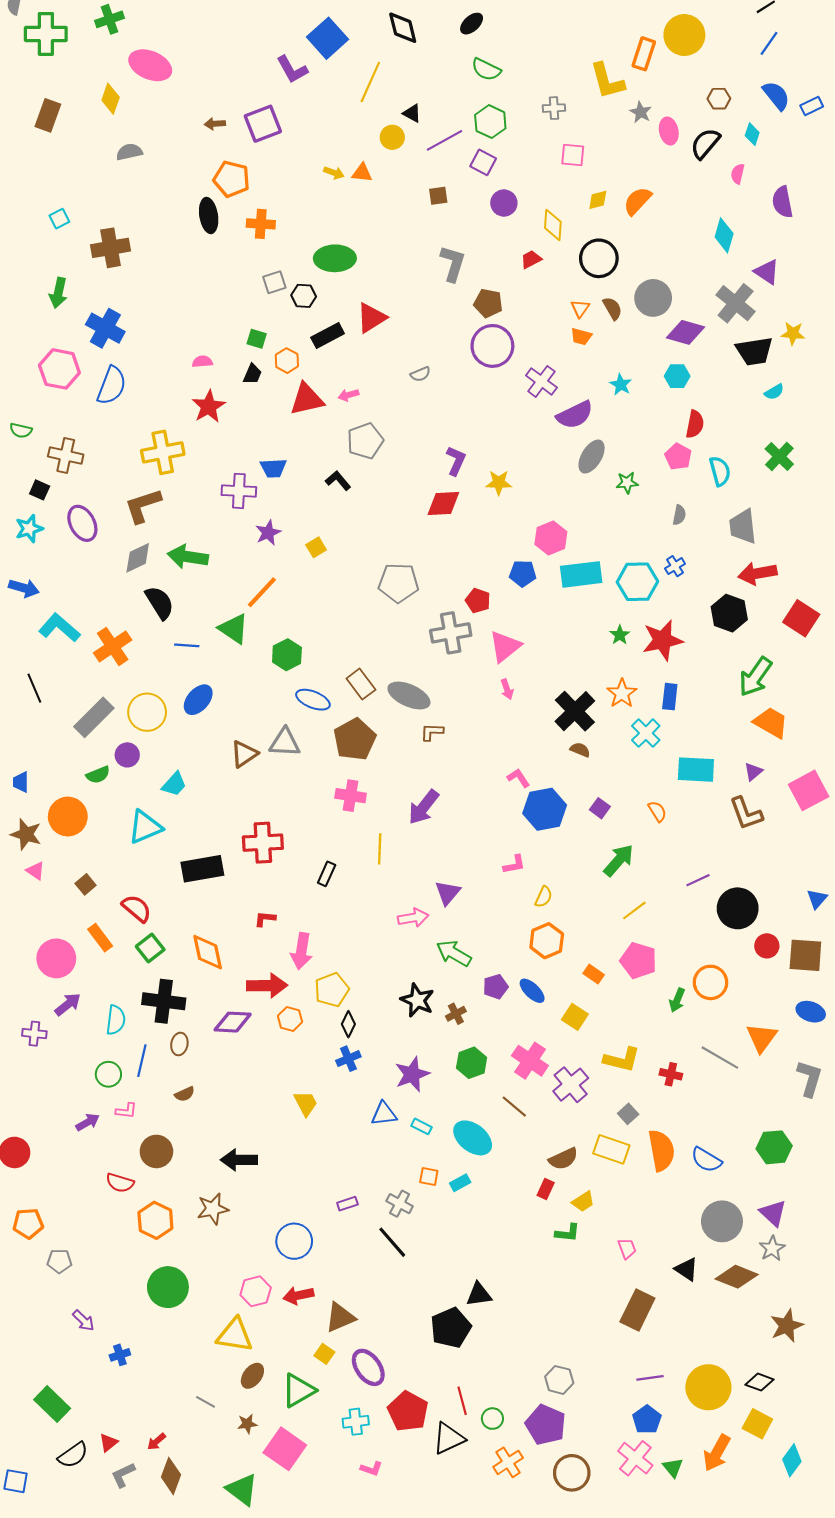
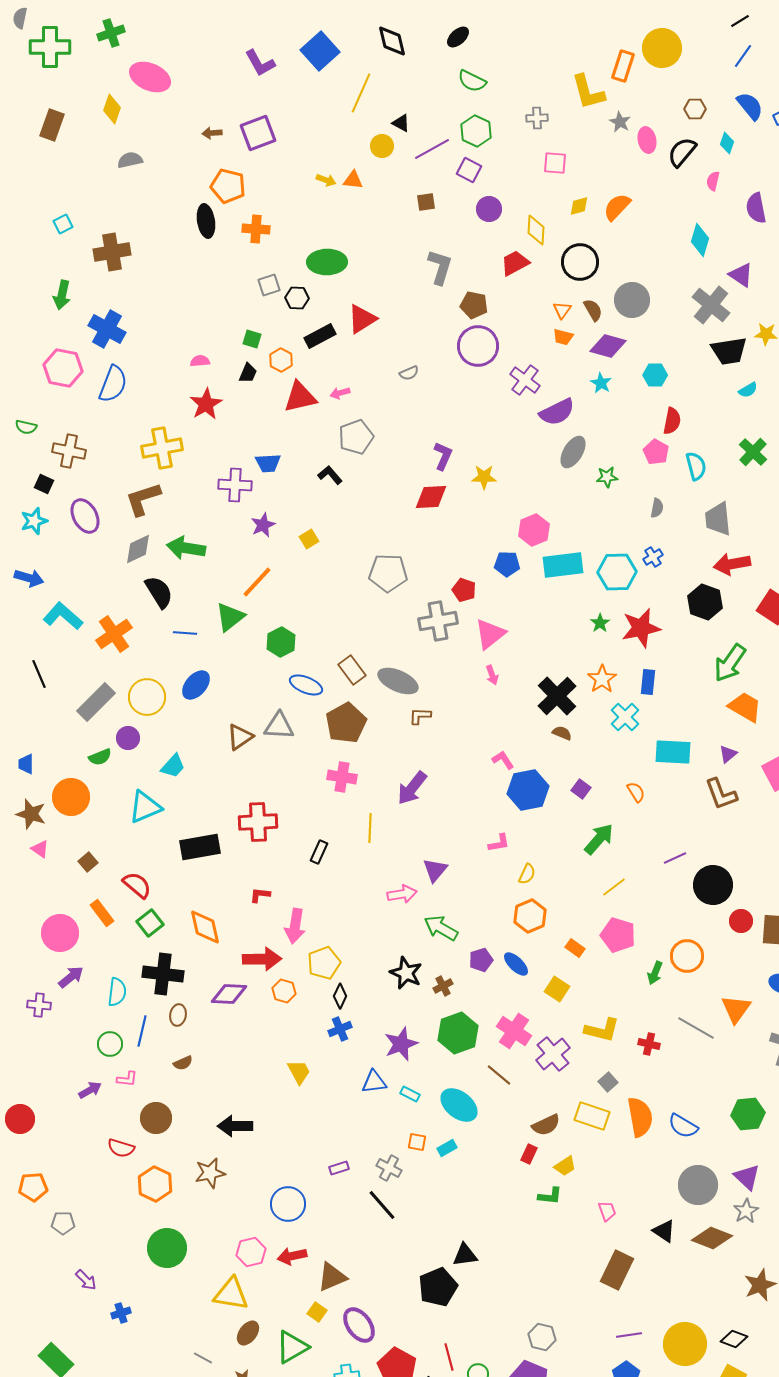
purple L-shape: (292, 69) -> (260, 63), moved
red trapezoid: (531, 259) -> (515, 263), size x1.4
purple diamond: (685, 332) -> (608, 346), moved
green triangle: (234, 629) -> (230, 617), turned 48
green hexagon: (472, 1063) -> (458, 1033), size x1.4

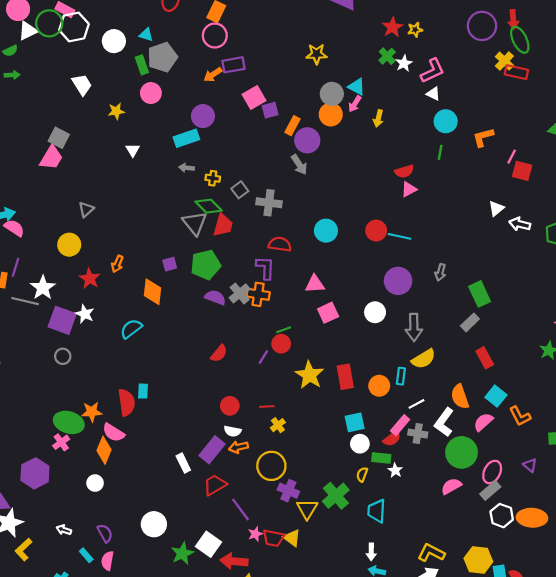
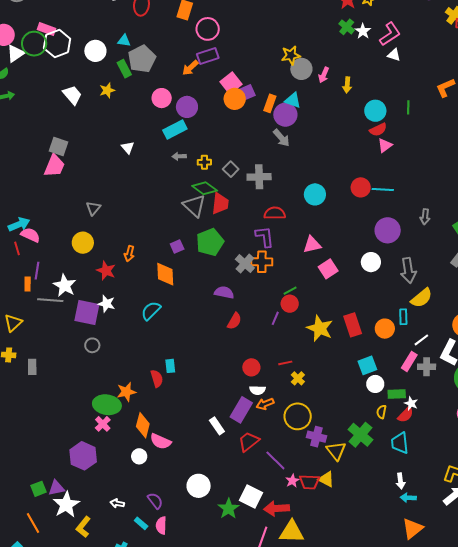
pink circle: (215, 36) -> (208, 29), moved
yellow star: (316, 54) -> (291, 55), moved
cyan triangle: (357, 87) -> (293, 100), moved
pink circle: (151, 93) -> (162, 98), moved
yellow star: (116, 111) -> (107, 90), moved
orange circle: (331, 114) -> (235, 99), moved
cyan circle: (446, 121) -> (375, 111), moved
purple semicircle: (215, 297) -> (224, 293), moved
red semicircle: (127, 402) -> (157, 379), size x0.7
pink semicircle: (113, 433) -> (161, 441), moved
red semicircle: (392, 438) -> (406, 415), moved

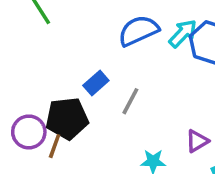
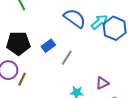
blue semicircle: (138, 31) -> (75, 18), turned 55
black pentagon: (67, 118) -> (18, 43), moved

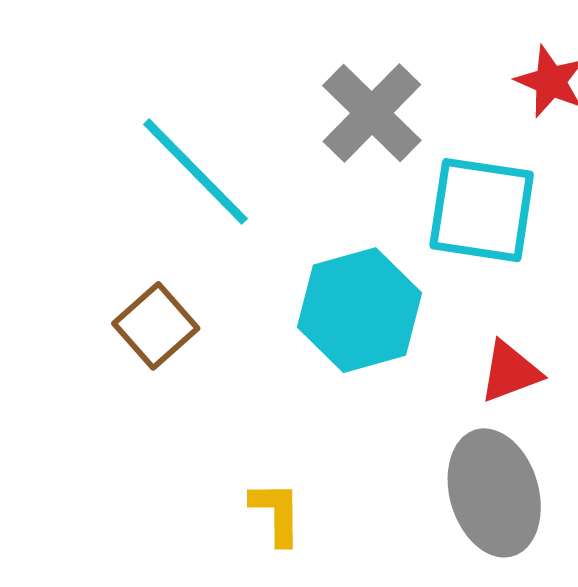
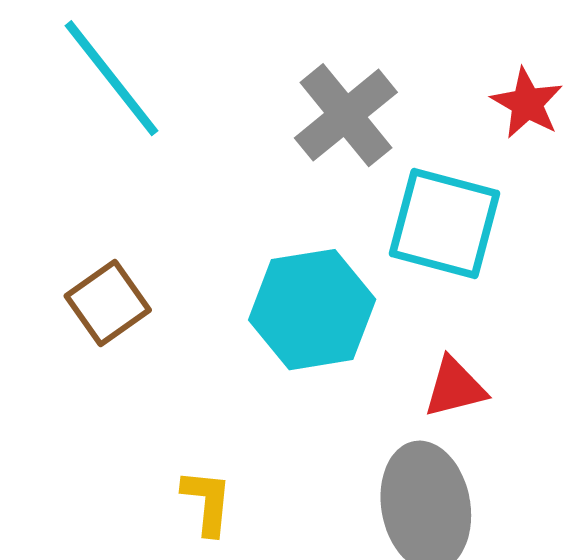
cyan line: (195, 172) -> (111, 78), moved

_ _ _ _ _ _ _

● Work order
The expected output is exactly the lines from the one containing "red semicircle: (392, 438)" through the last line of the listing, both included, with every picture left out.

● Solution for this problem
red semicircle: (392, 438) -> (406, 415), moved

blue semicircle: (138, 31) -> (75, 18), turned 55
black pentagon: (67, 118) -> (18, 43), moved

cyan line: (195, 172) -> (111, 78), moved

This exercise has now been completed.